**WHAT IS BEING ASKED:**
Where a record holds a picture, leave the picture out; otherwise repeat every record exactly.

[Itemized modification records]
※ ※ ※

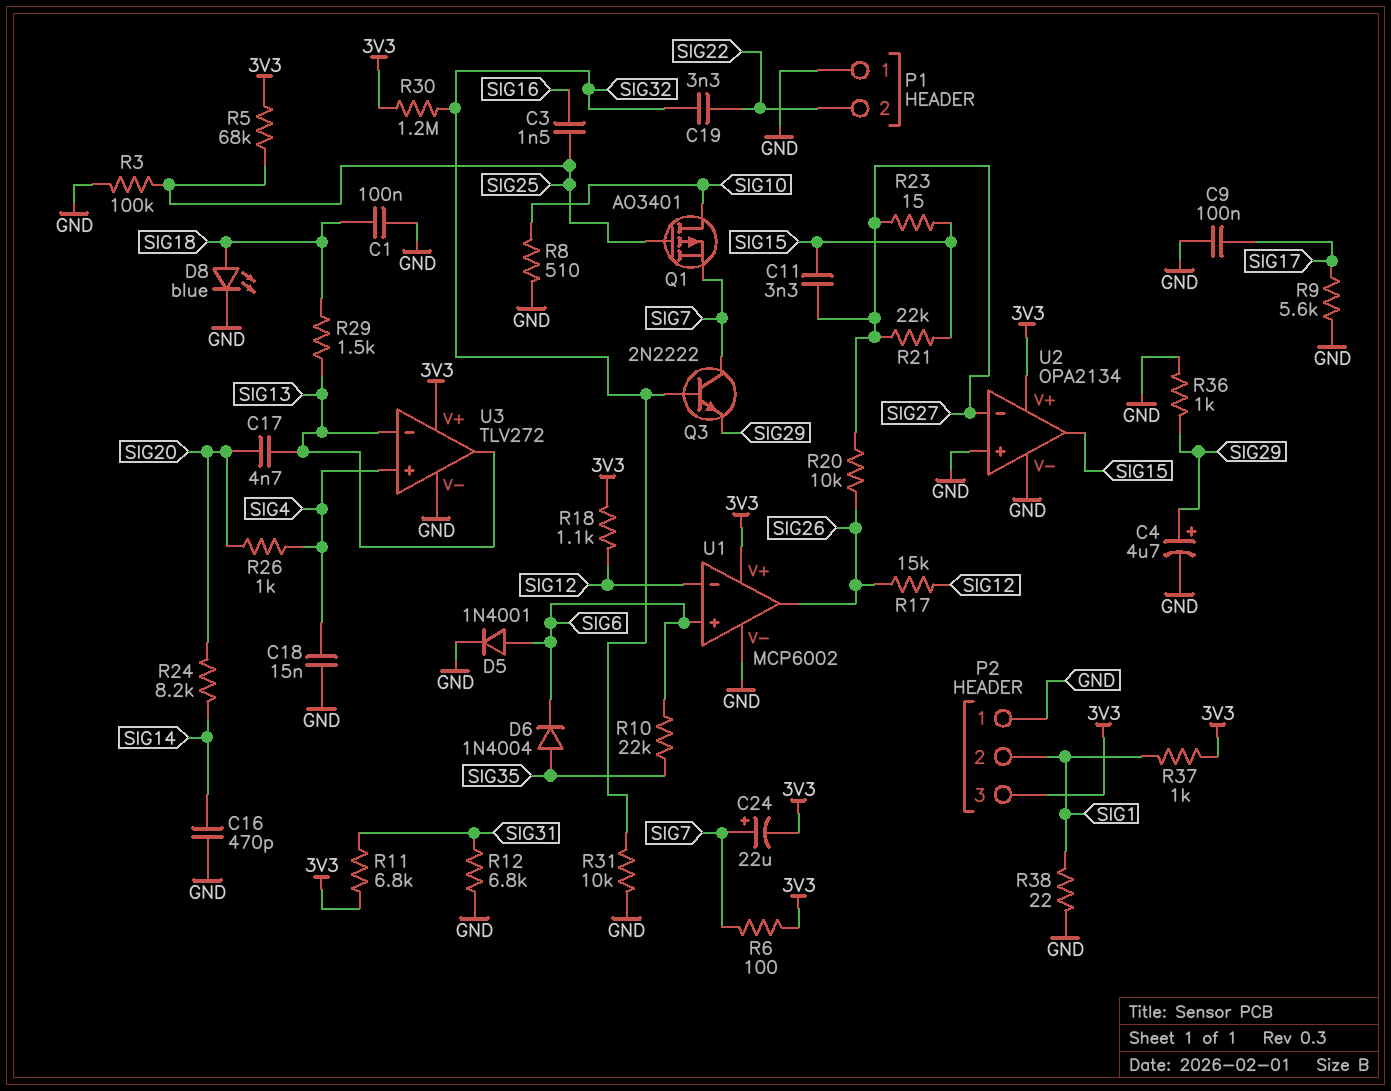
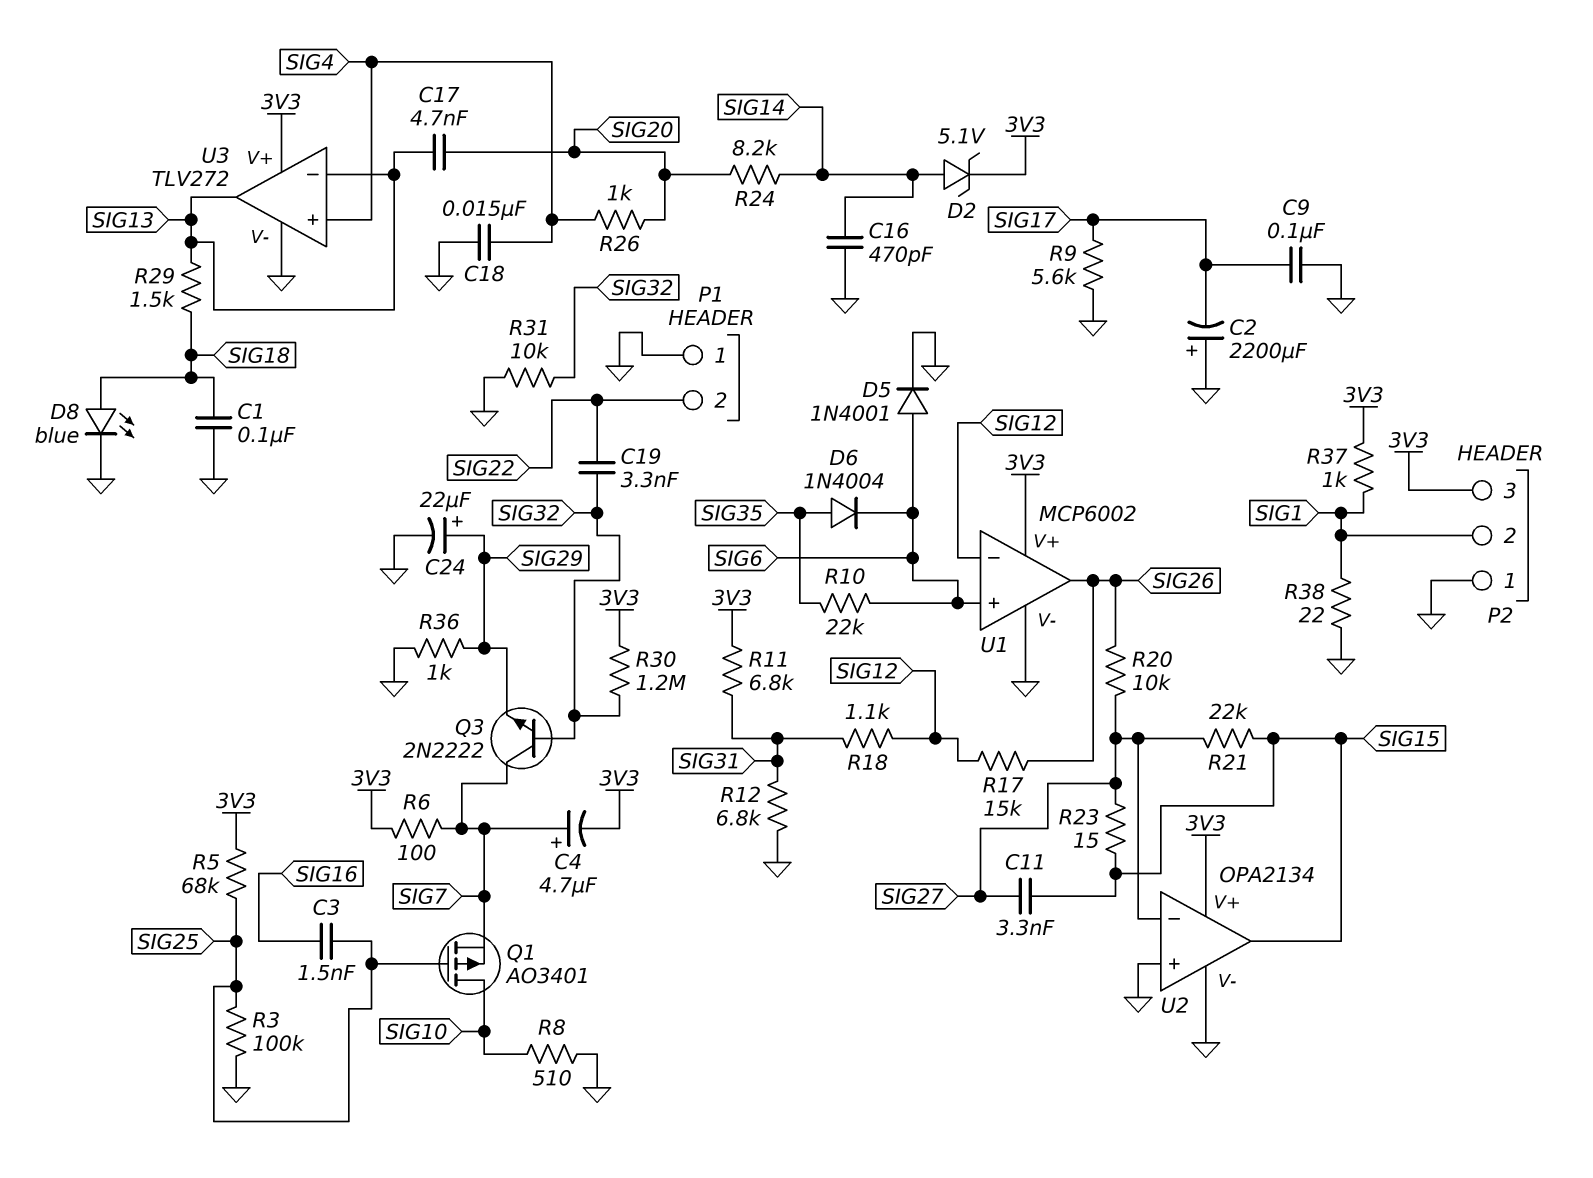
C2: none -> 2200uF (plus GND, minus SIG17)
C4: 4.7uF (plus SIG29, minus GND) -> 4.7uF (plus SIG7, minus 3V3)
C24: 22uF (plus SIG7, minus 3V3) -> 22uF (plus SIG29, minus GND)
D2: none -> zener 5.1V (A SIG14, K 3V3)
R18: 1.1k (3V3, SIG12) -> 1.1k (SIG12, SIG31)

※ ※ ※

**EXERCISE RESPONSE:**
C2: none -> 2200uF (plus GND, minus SIG17)
C4: 4.7uF (plus SIG29, minus GND) -> 4.7uF (plus SIG7, minus 3V3)
C24: 22uF (plus SIG7, minus 3V3) -> 22uF (plus SIG29, minus GND)
D2: none -> zener 5.1V (A SIG14, K 3V3)
R18: 1.1k (3V3, SIG12) -> 1.1k (SIG12, SIG31)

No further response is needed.